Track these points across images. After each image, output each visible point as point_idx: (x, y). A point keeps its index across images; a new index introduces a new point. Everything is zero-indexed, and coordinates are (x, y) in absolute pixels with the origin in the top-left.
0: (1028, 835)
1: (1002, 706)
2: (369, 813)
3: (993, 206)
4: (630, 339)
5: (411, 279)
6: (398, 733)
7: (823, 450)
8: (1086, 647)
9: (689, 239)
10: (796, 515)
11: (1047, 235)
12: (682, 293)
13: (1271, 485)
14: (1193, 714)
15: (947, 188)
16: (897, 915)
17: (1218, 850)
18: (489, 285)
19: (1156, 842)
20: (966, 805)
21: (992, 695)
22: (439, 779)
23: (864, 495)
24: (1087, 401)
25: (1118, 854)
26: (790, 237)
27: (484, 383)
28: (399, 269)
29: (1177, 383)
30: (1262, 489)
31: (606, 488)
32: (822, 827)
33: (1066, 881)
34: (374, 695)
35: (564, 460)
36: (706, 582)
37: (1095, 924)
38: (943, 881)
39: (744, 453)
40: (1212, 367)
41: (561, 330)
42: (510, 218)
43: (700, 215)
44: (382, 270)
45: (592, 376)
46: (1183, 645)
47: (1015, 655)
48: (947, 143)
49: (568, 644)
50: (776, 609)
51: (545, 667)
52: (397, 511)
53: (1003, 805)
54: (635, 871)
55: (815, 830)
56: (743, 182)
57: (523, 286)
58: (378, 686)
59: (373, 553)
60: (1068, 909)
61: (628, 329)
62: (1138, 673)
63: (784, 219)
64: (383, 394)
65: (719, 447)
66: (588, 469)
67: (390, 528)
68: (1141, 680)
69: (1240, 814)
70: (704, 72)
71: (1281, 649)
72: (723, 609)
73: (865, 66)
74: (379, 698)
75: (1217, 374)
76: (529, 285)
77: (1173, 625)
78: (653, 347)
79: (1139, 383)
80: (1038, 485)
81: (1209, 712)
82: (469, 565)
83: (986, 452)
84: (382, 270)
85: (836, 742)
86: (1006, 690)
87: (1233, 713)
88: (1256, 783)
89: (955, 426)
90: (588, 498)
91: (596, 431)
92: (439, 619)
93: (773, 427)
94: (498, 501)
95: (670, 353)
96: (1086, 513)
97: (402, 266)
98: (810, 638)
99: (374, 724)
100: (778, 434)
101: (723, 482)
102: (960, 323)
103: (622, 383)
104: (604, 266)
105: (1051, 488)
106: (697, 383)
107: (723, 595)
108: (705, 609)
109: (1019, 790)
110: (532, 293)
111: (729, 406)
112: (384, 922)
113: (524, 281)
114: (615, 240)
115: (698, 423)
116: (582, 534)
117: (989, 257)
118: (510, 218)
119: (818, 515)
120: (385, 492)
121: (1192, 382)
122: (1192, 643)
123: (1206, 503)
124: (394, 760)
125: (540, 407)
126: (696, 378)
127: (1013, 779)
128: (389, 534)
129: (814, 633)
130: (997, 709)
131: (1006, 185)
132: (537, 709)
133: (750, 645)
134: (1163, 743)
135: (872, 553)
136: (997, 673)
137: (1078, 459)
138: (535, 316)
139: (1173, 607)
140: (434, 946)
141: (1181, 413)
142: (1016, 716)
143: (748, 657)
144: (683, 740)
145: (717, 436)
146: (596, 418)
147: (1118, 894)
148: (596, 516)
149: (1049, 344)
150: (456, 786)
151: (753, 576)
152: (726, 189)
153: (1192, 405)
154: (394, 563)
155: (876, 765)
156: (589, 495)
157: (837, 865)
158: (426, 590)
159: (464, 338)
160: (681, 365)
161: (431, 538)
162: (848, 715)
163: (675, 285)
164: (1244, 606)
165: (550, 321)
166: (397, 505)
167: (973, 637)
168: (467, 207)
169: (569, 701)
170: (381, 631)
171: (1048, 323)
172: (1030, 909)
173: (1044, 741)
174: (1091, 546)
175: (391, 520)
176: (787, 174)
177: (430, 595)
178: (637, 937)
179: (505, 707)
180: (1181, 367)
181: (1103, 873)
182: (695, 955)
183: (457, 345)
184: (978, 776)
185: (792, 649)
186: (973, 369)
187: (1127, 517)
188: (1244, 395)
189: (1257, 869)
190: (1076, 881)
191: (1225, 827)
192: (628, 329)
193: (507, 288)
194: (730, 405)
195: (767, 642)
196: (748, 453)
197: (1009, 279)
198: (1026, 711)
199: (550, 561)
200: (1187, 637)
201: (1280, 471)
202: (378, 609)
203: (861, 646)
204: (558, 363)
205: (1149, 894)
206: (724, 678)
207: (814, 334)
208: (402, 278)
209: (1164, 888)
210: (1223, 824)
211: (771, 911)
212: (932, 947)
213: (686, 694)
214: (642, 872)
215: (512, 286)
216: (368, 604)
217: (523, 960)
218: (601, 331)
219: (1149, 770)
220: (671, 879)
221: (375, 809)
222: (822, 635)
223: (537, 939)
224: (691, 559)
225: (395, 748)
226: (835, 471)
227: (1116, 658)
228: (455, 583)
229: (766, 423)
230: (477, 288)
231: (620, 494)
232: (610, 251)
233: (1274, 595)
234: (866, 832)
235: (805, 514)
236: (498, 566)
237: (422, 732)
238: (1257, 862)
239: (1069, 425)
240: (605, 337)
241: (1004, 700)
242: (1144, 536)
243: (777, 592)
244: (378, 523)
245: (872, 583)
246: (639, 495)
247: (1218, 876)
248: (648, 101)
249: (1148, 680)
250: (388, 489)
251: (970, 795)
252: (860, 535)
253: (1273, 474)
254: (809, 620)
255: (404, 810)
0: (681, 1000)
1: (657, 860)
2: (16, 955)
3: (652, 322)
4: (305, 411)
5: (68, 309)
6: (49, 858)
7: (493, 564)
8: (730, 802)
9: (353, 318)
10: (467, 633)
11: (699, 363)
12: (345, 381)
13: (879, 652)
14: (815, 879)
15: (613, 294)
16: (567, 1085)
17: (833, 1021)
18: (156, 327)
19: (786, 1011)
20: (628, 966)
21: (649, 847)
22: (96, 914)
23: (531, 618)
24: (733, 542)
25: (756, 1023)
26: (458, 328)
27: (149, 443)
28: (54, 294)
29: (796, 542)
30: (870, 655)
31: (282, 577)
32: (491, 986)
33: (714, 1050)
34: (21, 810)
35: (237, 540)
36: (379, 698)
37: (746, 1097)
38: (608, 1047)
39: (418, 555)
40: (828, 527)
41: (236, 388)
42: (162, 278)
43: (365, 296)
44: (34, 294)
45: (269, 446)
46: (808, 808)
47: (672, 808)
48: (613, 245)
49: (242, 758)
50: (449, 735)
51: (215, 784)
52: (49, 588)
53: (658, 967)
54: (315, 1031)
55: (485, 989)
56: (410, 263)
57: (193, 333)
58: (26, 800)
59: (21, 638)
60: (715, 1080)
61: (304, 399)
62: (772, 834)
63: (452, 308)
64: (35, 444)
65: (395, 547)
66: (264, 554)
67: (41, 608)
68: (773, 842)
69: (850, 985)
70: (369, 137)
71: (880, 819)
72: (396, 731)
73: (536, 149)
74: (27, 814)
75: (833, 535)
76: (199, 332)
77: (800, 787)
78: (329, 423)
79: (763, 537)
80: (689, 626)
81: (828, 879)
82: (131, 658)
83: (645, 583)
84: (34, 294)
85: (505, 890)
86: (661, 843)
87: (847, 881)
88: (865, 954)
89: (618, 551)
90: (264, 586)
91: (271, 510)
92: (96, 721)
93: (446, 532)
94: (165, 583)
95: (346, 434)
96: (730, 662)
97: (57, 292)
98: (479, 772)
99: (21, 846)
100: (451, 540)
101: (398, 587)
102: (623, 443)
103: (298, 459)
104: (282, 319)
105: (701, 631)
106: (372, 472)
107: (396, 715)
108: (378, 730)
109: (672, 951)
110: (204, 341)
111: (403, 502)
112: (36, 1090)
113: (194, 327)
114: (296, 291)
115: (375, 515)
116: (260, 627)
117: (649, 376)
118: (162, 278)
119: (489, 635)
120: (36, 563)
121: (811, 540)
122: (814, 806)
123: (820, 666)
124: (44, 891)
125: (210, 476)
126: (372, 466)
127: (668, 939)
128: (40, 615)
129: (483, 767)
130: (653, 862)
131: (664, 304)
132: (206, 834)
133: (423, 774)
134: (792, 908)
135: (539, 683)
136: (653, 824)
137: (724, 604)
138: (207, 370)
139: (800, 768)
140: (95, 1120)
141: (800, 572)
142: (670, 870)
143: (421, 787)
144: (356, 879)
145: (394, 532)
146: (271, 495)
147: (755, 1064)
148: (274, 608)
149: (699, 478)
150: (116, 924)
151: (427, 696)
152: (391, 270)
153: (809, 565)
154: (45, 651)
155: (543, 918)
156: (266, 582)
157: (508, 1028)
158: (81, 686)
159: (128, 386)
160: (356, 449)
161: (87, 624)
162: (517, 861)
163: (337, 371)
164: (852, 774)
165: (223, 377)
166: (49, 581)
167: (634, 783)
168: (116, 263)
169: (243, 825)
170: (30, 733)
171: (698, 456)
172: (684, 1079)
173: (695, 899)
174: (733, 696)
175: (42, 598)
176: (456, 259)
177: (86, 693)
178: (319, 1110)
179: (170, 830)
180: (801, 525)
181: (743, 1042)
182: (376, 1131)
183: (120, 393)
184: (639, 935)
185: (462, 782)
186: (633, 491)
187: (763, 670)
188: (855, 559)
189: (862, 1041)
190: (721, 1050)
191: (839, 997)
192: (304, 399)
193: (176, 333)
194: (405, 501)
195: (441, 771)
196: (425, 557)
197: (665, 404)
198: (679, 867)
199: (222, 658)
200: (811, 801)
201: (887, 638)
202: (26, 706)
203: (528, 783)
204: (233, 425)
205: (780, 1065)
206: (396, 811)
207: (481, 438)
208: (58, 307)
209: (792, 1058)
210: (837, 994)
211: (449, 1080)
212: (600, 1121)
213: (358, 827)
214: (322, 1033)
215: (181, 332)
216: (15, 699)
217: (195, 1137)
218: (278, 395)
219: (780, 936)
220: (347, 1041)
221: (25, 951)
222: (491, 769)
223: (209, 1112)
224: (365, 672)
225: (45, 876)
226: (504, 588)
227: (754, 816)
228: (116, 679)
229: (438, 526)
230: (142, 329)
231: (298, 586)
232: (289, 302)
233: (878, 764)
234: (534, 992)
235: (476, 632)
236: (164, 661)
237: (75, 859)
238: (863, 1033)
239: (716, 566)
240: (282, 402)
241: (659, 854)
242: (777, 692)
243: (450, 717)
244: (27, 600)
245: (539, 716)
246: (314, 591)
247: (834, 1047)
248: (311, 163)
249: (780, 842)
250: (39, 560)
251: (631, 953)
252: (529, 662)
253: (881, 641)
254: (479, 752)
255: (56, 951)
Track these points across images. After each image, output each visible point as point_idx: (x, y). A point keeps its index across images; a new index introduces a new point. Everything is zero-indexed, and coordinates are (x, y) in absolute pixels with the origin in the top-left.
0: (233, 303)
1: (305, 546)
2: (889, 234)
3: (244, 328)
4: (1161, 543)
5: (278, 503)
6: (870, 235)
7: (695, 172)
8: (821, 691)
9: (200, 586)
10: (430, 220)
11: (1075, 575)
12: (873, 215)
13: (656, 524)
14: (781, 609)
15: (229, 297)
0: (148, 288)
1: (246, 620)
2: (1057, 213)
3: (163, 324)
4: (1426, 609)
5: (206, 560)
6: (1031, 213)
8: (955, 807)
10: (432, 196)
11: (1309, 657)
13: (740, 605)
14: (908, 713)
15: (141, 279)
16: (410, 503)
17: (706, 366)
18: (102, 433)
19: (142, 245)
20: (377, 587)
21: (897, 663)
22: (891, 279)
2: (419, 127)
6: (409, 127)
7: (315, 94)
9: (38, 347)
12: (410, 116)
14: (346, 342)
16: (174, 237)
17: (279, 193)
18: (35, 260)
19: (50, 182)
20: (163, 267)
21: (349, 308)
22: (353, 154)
• • • • • • •
- [What you have to do]
Put the entries from the line containing "16: (410, 503)" up to and including the line containing "21: (349, 308)" into a Markdown table with the columns "Number" and "Line", leaving out any blank lines.

- [Task solution]
| Number | Line |
|---|---|
| 1 | 16: (410, 503) |
| 2 | 17: (706, 366) |
| 3 | 18: (102, 433) |
| 4 | 19: (142, 245) |
| 5 | 20: (377, 587) |
| 6 | 21: (897, 663) |
| 7 | 22: (891, 279) |
| 8 | 2: (419, 127) |
| 9 | 6: (409, 127) |
| 10 | 7: (315, 94) |
| 11 | 9: (38, 347) |
| 12 | 12: (410, 116) |
| 13 | 14: (346, 342) |
| 14 | 16: (174, 237) |
| 15 | 17: (279, 193) |
| 16 | 18: (35, 260) |
| 17 | 19: (50, 182) |
| 18 | 20: (163, 267) |
| 19 | 21: (349, 308) |